- TASK ITEM
No pictures, please. Copy exactly the lines from the one with "(370, 308) = (349, 385): brown clock -> none" through the final line below.

*** INFORMATION PROVIDED ***

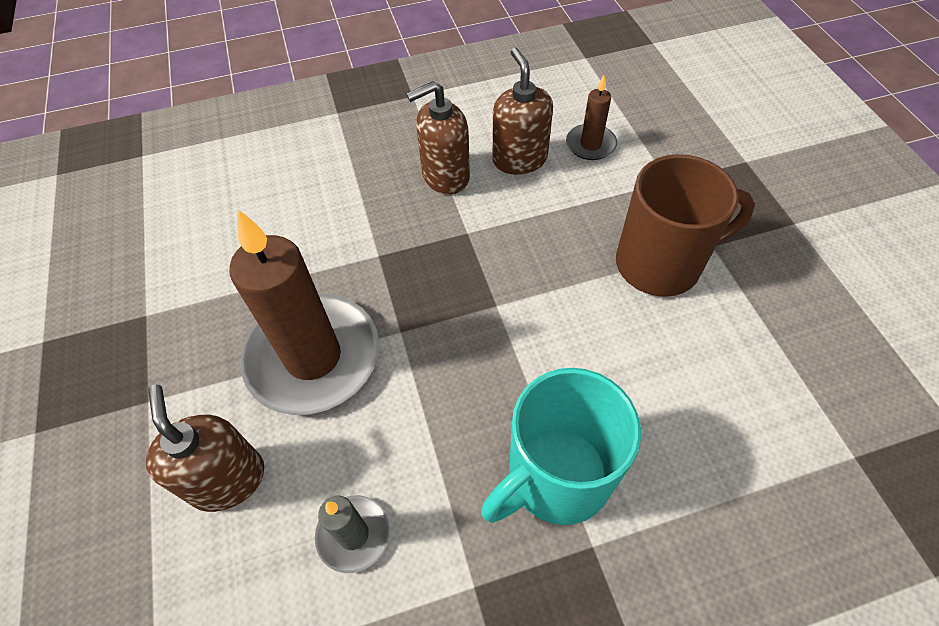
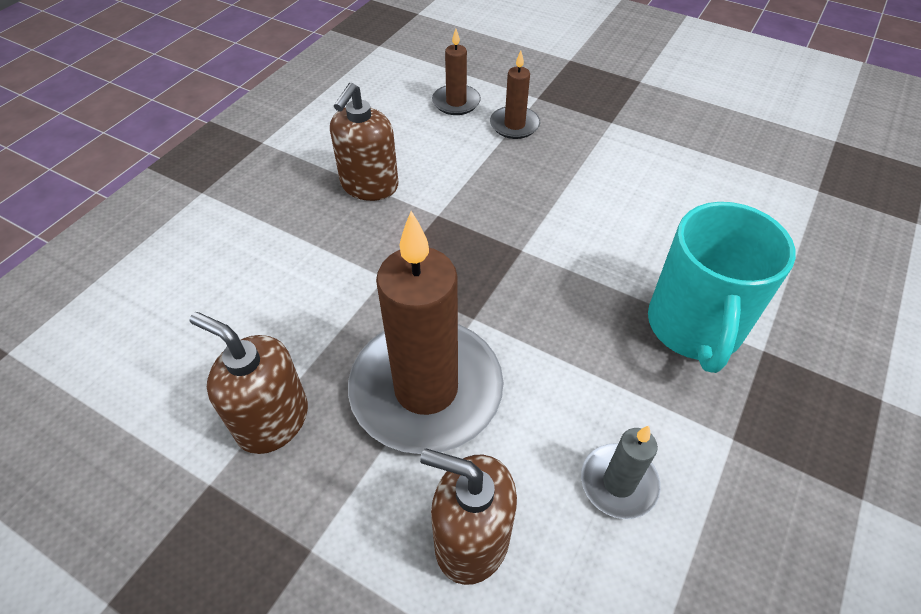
camera: 45 degrees left, 5 degrees down
(519, 159) = (415, 140): brown soap dispenser -> brown soap dispenser (272, 420)
(617, 194) = (514, 125): none -> brown candle
(661, 263) = (595, 151): brown mug -> none

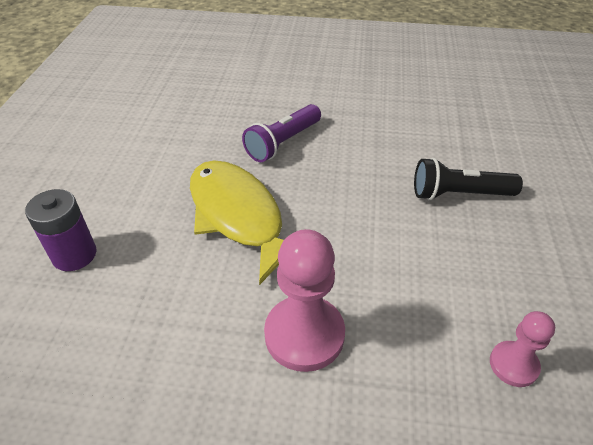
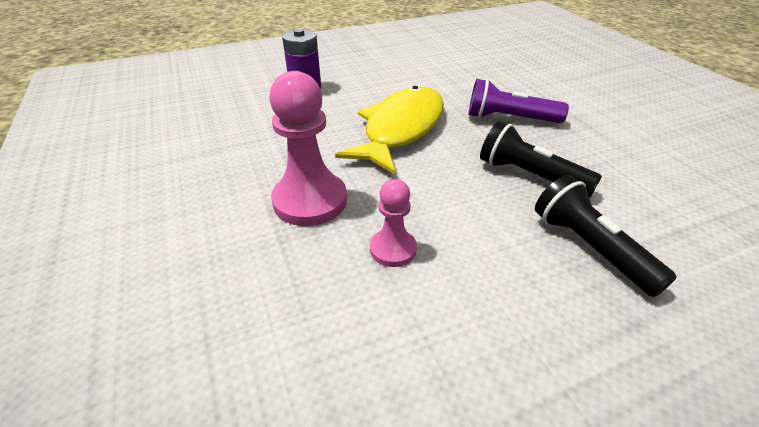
camera: 60 degrees right, 5 degrees down
(367, 176) = (530, 176): none -> black flashlight
(513, 365) = (374, 360): pink pawn -> pink pawn (393, 249)

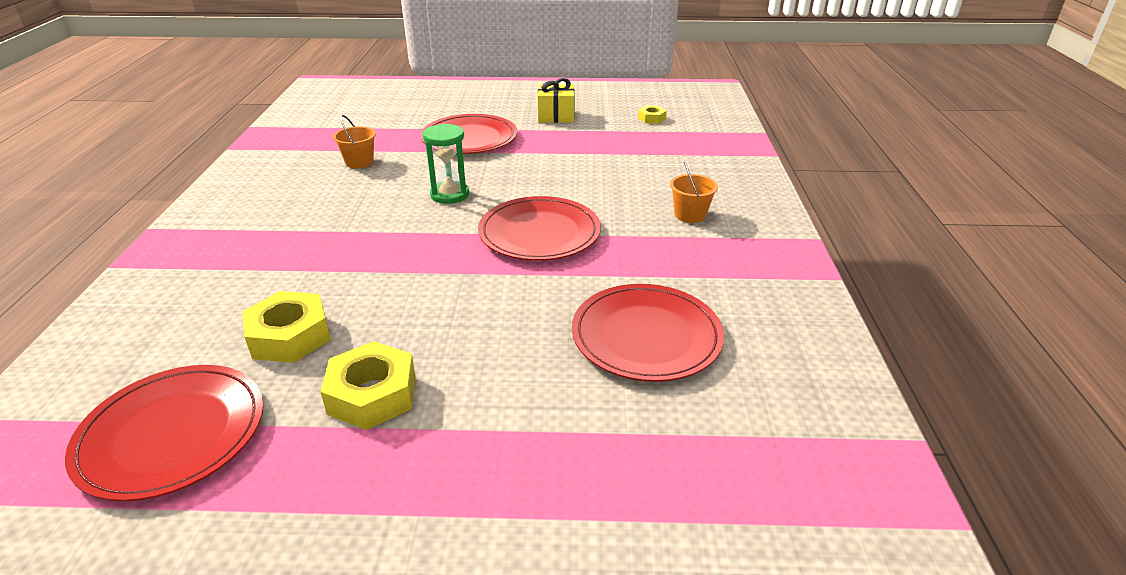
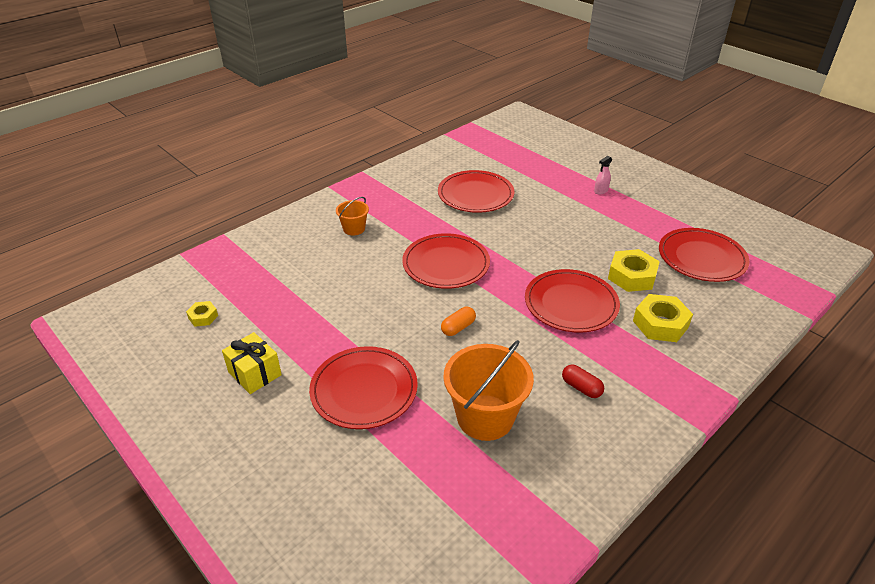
camera: 135 degrees left, 5 degrees up
(288, 207) = (581, 387): none -> red capsule
(352, 264) = (571, 304): none -> red plate
(359, 162) = (485, 417): orange bucket -> orange bucket, size x1.92
(372, 394) = (609, 231): yellow nut -> yellow nut (660, 324)
(450, 195) = (458, 327): green hourglass -> orange capsule
(457, 489) = (601, 191): none -> pink spray bottle

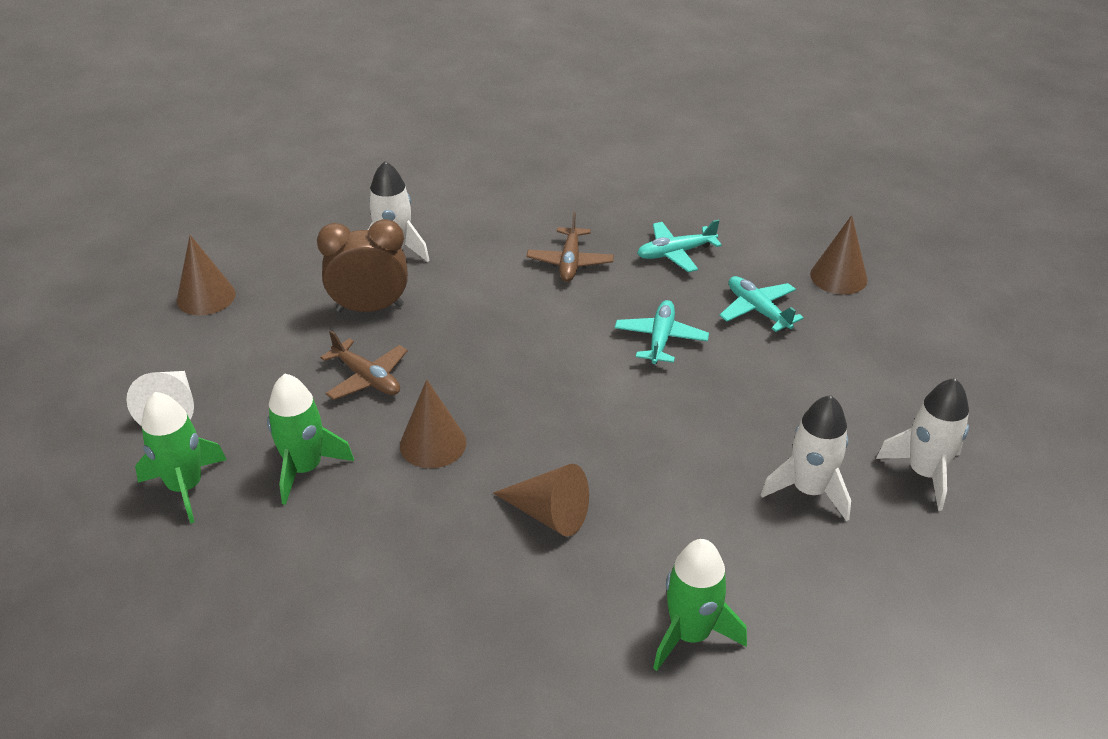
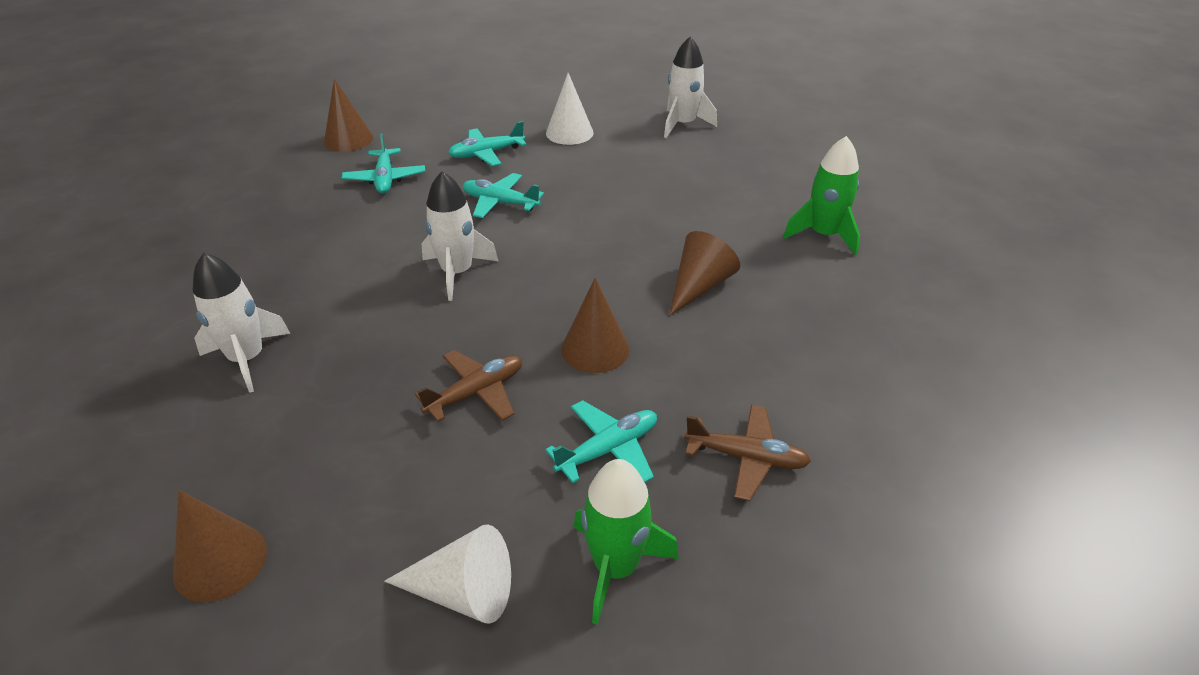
camera: 80 degrees left, 0 degrees up
(305, 468) = (608, 449): green rocket -> turquoise plane
(370, 308) = (349, 385): brown clock -> none
(570, 262) = (358, 236): brown plane -> brown plane (746, 458)
(809, 490) = (691, 167): white rocket -> white rocket (457, 272)
(838, 277) = (464, 115): brown cone -> brown cone (348, 139)
(841, 367) = (569, 133): none -> white cone

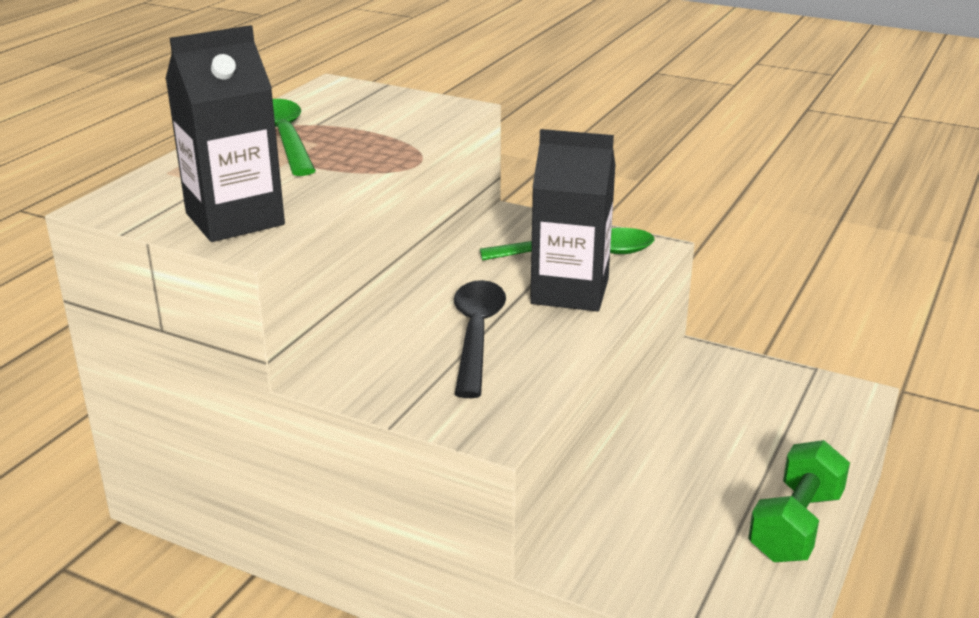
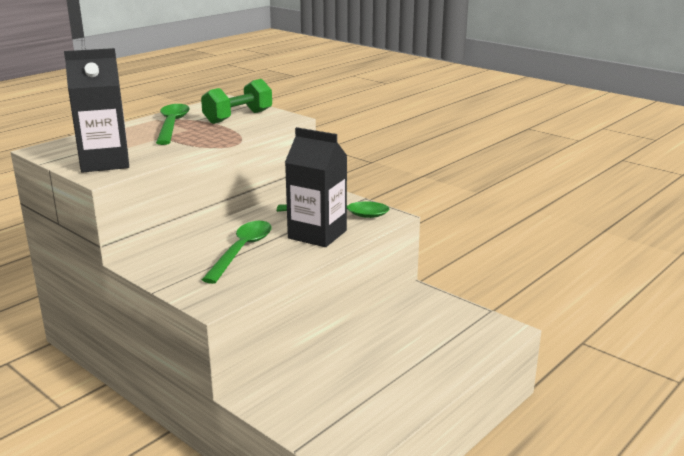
camera: 15 degrees right, 5 degrees down
(476, 334) = (242, 250): black spoon -> green spoon
(795, 525) = (410, 399): green dumbbell -> green dumbbell (238, 117)

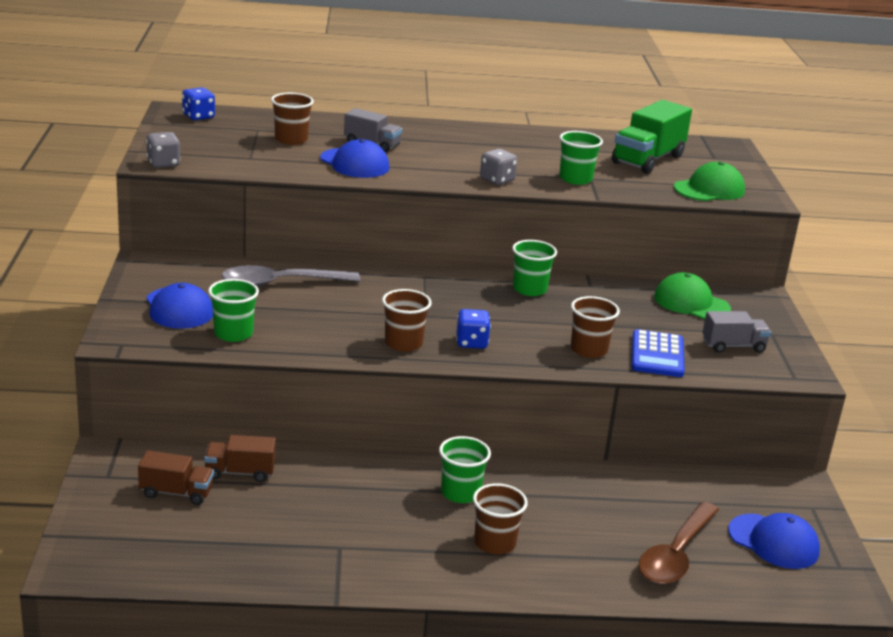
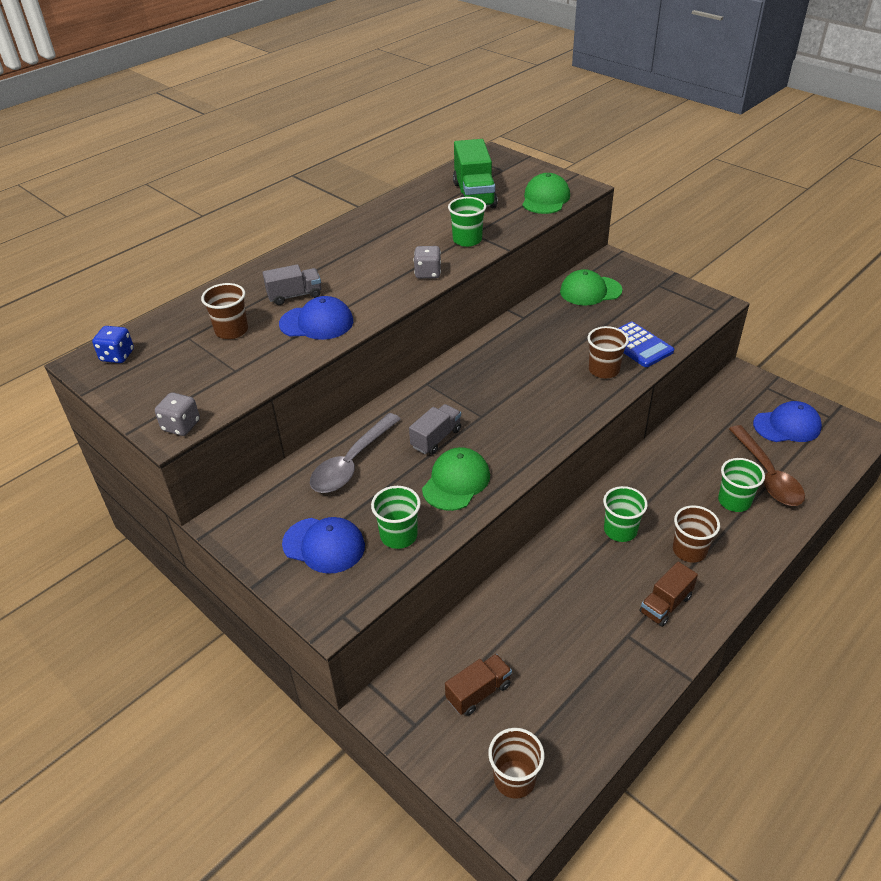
camera: 40 degrees left, 15 degrees up
(240, 472) = (487, 636): brown truck -> brown truck (665, 604)
(329, 334) = (456, 482): none -> green cap
(403, 343) = (508, 451): brown cup -> brown cup (514, 779)
(471, 343) = (541, 417): blue dice -> none
(529, 289) = (499, 346): green cup -> green cup (734, 501)
(733, 346) = (657, 308): grey truck -> grey truck (436, 438)

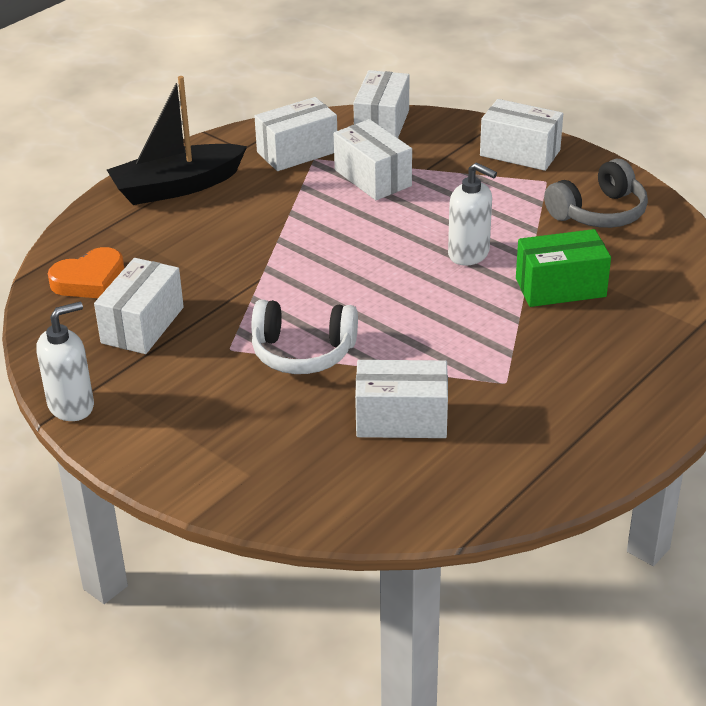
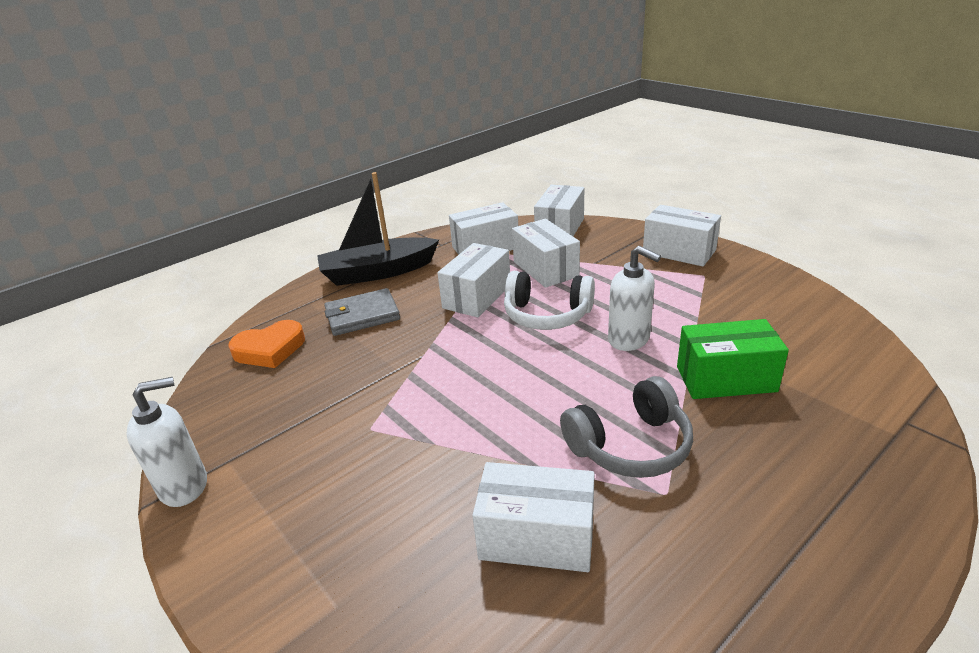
camera: 10 degrees right, 5 degrees down
(142, 325) = (296, 397): white box -> white box (477, 296)
(178, 239) = (362, 315): none -> grey wallet
(303, 352) = (443, 437): white headphones -> white headphones (547, 315)
(599, 213) = (759, 305): grey headphones -> grey headphones (630, 445)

*** End of INFORMATION PROVIDED ***

- RESULT OF THIS TASK
(370, 308) = (349, 385): brown clock -> none
(570, 262) = (358, 236): brown plane -> brown plane (746, 458)
(809, 490) = (691, 167): white rocket -> white rocket (457, 272)
(838, 277) = (464, 115): brown cone -> brown cone (348, 139)
(841, 367) = (569, 133): none -> white cone

camera: 15 degrees right, 5 degrees down
(476, 334) = (242, 250): black spoon -> green spoon
(795, 525) = (410, 399): green dumbbell -> green dumbbell (238, 117)

camera: 40 degrees left, 15 degrees up
(240, 472) = (487, 636): brown truck -> brown truck (665, 604)
(329, 334) = (456, 482): none -> green cap
(403, 343) = (508, 451): brown cup -> brown cup (514, 779)
(471, 343) = (541, 417): blue dice -> none
(529, 289) = (499, 346): green cup -> green cup (734, 501)
(733, 346) = (657, 308): grey truck -> grey truck (436, 438)

camera: 10 degrees right, 5 degrees down
(142, 325) = (296, 397): white box -> white box (477, 296)
(178, 239) = (362, 315): none -> grey wallet
(303, 352) = (443, 437): white headphones -> white headphones (547, 315)
(599, 213) = (759, 305): grey headphones -> grey headphones (630, 445)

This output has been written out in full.